About this exercise -> Nothing in the records may be altered; repeat them exactly.

Task input ->
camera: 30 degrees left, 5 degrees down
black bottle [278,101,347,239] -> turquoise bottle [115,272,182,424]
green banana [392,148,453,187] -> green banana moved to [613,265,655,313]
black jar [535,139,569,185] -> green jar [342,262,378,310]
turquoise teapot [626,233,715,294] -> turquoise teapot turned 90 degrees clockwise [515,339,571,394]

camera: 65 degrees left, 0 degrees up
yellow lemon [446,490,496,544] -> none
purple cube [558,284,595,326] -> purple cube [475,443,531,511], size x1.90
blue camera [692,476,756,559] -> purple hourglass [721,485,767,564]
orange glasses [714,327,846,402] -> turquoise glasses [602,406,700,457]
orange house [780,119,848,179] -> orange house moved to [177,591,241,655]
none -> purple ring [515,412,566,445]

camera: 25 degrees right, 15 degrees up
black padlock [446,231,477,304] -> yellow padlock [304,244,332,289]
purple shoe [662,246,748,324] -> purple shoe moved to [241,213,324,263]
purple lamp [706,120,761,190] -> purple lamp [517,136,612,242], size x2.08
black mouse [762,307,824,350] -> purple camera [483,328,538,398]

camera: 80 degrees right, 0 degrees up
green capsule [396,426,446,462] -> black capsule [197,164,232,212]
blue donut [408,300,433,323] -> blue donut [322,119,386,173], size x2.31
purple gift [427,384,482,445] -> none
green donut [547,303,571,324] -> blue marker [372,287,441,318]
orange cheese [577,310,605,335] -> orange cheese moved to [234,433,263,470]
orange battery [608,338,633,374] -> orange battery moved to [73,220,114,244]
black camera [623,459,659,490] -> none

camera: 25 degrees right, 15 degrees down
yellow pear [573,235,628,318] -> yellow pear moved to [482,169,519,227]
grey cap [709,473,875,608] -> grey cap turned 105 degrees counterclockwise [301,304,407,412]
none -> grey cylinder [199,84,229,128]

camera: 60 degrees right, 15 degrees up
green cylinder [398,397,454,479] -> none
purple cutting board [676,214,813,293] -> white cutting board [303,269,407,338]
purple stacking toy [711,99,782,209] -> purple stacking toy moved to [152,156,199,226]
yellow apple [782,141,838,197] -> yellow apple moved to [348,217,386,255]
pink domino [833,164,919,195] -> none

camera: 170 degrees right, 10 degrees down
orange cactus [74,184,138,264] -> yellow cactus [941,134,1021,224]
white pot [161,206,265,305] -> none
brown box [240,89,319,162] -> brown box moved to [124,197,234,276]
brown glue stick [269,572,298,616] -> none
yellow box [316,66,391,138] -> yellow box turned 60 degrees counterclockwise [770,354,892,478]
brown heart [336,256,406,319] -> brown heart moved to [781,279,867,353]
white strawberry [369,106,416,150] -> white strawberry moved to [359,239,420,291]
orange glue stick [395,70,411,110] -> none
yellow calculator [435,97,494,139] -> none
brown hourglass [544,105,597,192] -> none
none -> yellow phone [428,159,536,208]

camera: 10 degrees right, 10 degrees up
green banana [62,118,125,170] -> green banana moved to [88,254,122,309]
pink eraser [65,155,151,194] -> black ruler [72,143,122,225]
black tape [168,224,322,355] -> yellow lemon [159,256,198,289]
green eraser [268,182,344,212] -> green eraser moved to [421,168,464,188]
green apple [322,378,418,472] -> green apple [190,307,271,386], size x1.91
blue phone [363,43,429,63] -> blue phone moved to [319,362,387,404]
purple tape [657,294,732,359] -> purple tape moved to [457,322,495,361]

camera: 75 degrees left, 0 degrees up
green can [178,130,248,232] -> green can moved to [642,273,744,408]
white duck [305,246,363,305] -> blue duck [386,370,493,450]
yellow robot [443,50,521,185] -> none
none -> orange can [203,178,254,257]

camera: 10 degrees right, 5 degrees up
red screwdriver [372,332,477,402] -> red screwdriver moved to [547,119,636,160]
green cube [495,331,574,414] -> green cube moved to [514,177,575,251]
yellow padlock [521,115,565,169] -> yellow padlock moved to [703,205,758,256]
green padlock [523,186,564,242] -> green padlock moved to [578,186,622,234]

Your response ->
camera: 30 degrees left, 5 degrees down
black bottle [278,101,347,239] -> turquoise bottle [115,272,182,424]
green banana [392,148,453,187] -> green banana moved to [613,265,655,313]
black jar [535,139,569,185] -> green jar [342,262,378,310]
turquoise teapot [626,233,715,294] -> turquoise teapot turned 90 degrees clockwise [515,339,571,394]

camera: 65 degrees left, 0 degrees up
yellow lemon [446,490,496,544] -> none
purple cube [558,284,595,326] -> purple cube [475,443,531,511], size x1.90
blue camera [692,476,756,559] -> purple hourglass [721,485,767,564]
orange glasses [714,327,846,402] -> turquoise glasses [602,406,700,457]
orange house [780,119,848,179] -> orange house moved to [177,591,241,655]
none -> purple ring [515,412,566,445]

camera: 25 degrees right, 15 degrees up
black padlock [446,231,477,304] -> yellow padlock [304,244,332,289]
purple shoe [662,246,748,324] -> purple shoe moved to [241,213,324,263]
purple lamp [706,120,761,190] -> purple lamp [517,136,612,242], size x2.08
black mouse [762,307,824,350] -> purple camera [483,328,538,398]

camera: 80 degrees right, 0 degrees up
green capsule [396,426,446,462] -> black capsule [197,164,232,212]
blue donut [408,300,433,323] -> blue donut [322,119,386,173], size x2.31
purple gift [427,384,482,445] -> none
green donut [547,303,571,324] -> blue marker [372,287,441,318]
orange cheese [577,310,605,335] -> orange cheese moved to [234,433,263,470]
orange battery [608,338,633,374] -> orange battery moved to [73,220,114,244]
black camera [623,459,659,490] -> none

camera: 25 degrees right, 15 degrees down
yellow pear [573,235,628,318] -> yellow pear moved to [482,169,519,227]
grey cap [709,473,875,608] -> grey cap turned 105 degrees counterclockwise [301,304,407,412]
none -> grey cylinder [199,84,229,128]

camera: 60 degrees right, 15 degrees up
green cylinder [398,397,454,479] -> none
purple cutting board [676,214,813,293] -> white cutting board [303,269,407,338]
purple stacking toy [711,99,782,209] -> purple stacking toy moved to [152,156,199,226]
yellow apple [782,141,838,197] -> yellow apple moved to [348,217,386,255]
pink domino [833,164,919,195] -> none

camera: 170 degrees right, 10 degrees down
orange cactus [74,184,138,264] -> yellow cactus [941,134,1021,224]
white pot [161,206,265,305] -> none
brown box [240,89,319,162] -> brown box moved to [124,197,234,276]
brown glue stick [269,572,298,616] -> none
yellow box [316,66,391,138] -> yellow box turned 60 degrees counterclockwise [770,354,892,478]
brown heart [336,256,406,319] -> brown heart moved to [781,279,867,353]
white strawberry [369,106,416,150] -> white strawberry moved to [359,239,420,291]
orange glue stick [395,70,411,110] -> none
yellow calculator [435,97,494,139] -> none
brown hourglass [544,105,597,192] -> none
none -> yellow phone [428,159,536,208]

camera: 10 degrees right, 10 degrees up
green banana [62,118,125,170] -> green banana moved to [88,254,122,309]
pink eraser [65,155,151,194] -> black ruler [72,143,122,225]
black tape [168,224,322,355] -> yellow lemon [159,256,198,289]
green eraser [268,182,344,212] -> green eraser moved to [421,168,464,188]
green apple [322,378,418,472] -> green apple [190,307,271,386], size x1.91
blue phone [363,43,429,63] -> blue phone moved to [319,362,387,404]
purple tape [657,294,732,359] -> purple tape moved to [457,322,495,361]

camera: 75 degrees left, 0 degrees up
green can [178,130,248,232] -> green can moved to [642,273,744,408]
white duck [305,246,363,305] -> blue duck [386,370,493,450]
yellow robot [443,50,521,185] -> none
none -> orange can [203,178,254,257]

camera: 10 degrees right, 5 degrees up
red screwdriver [372,332,477,402] -> red screwdriver moved to [547,119,636,160]
green cube [495,331,574,414] -> green cube moved to [514,177,575,251]
yellow padlock [521,115,565,169] -> yellow padlock moved to [703,205,758,256]
green padlock [523,186,564,242] -> green padlock moved to [578,186,622,234]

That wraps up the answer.